[MATERIAL PROVIDED — start]

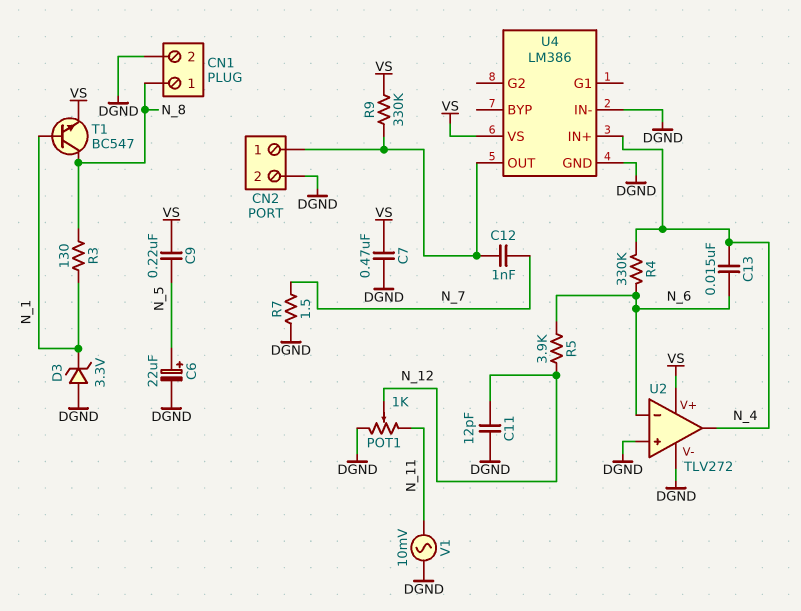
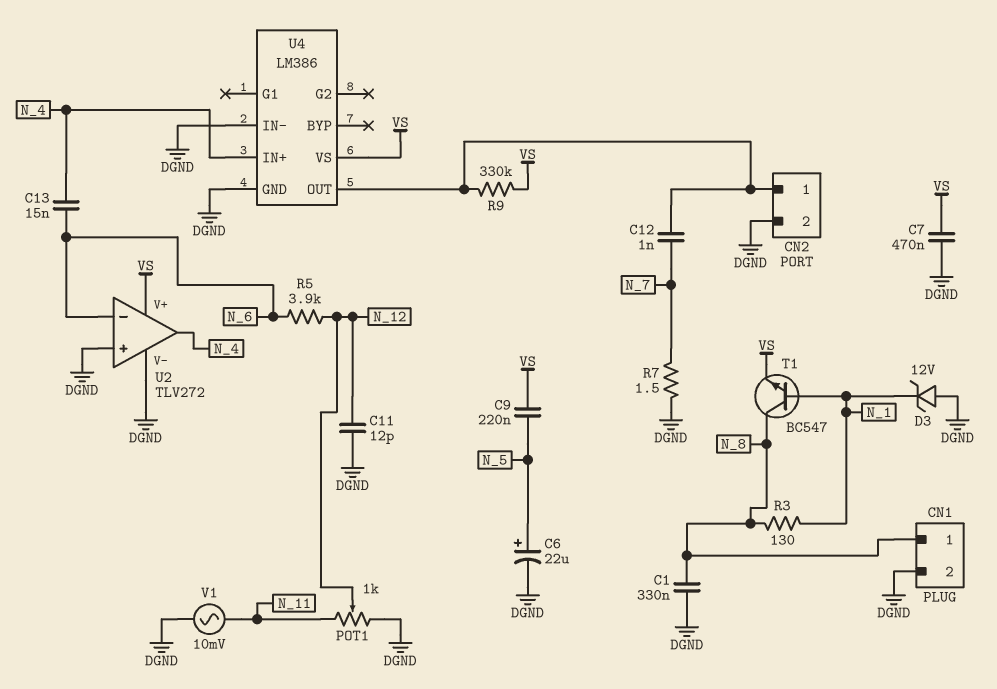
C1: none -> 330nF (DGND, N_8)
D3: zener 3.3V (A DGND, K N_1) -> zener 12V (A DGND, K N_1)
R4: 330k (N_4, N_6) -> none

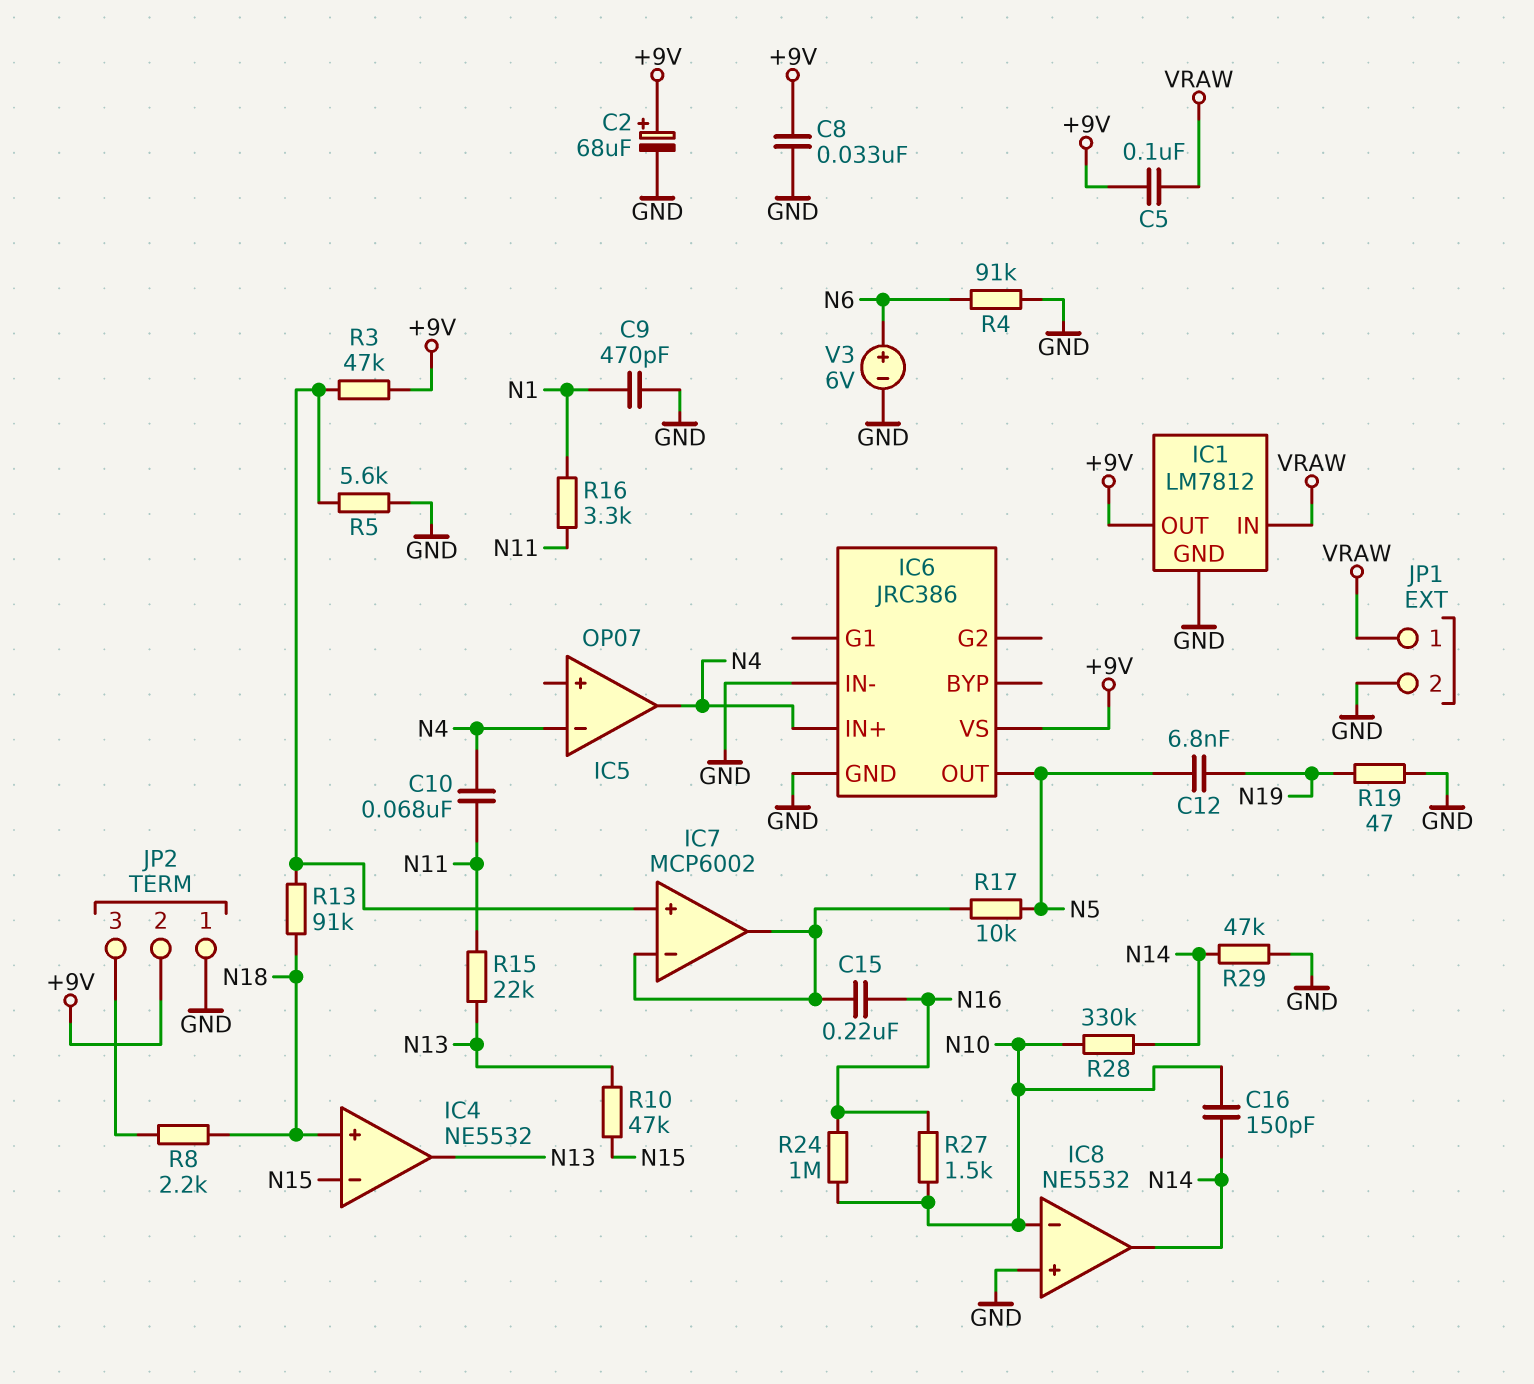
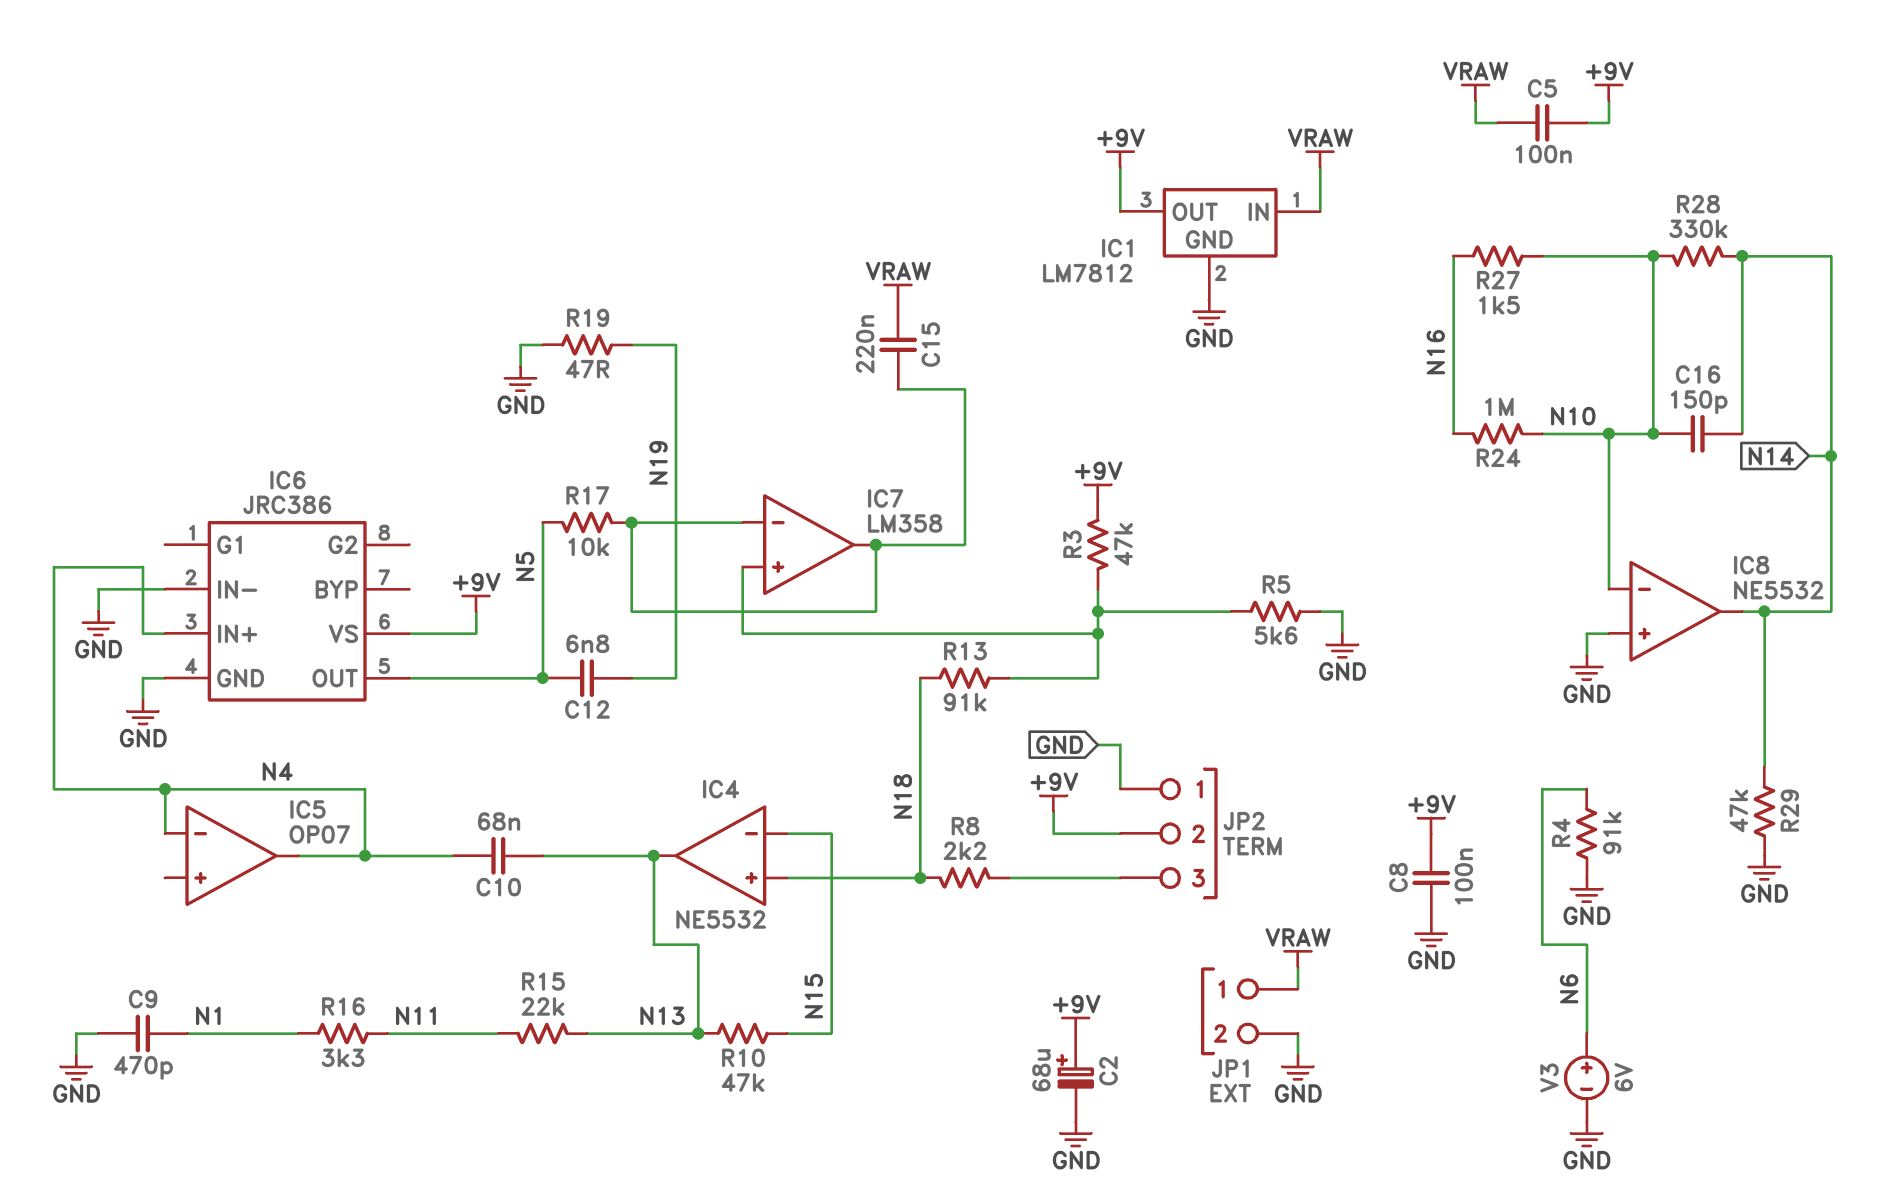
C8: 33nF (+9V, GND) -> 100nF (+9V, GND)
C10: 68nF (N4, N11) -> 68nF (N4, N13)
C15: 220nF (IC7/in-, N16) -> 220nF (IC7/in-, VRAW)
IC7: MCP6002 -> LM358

[MATERIAL PROVIDED — finish]

* **EXERCISE OBJECTIVE**: Could you output every entry exactly as written, skipping the pictures?

* **TASK RESPONSE**:
C1: none -> 330nF (DGND, N_8)
D3: zener 3.3V (A DGND, K N_1) -> zener 12V (A DGND, K N_1)
R4: 330k (N_4, N_6) -> none

C8: 33nF (+9V, GND) -> 100nF (+9V, GND)
C10: 68nF (N4, N11) -> 68nF (N4, N13)
C15: 220nF (IC7/in-, N16) -> 220nF (IC7/in-, VRAW)
IC7: MCP6002 -> LM358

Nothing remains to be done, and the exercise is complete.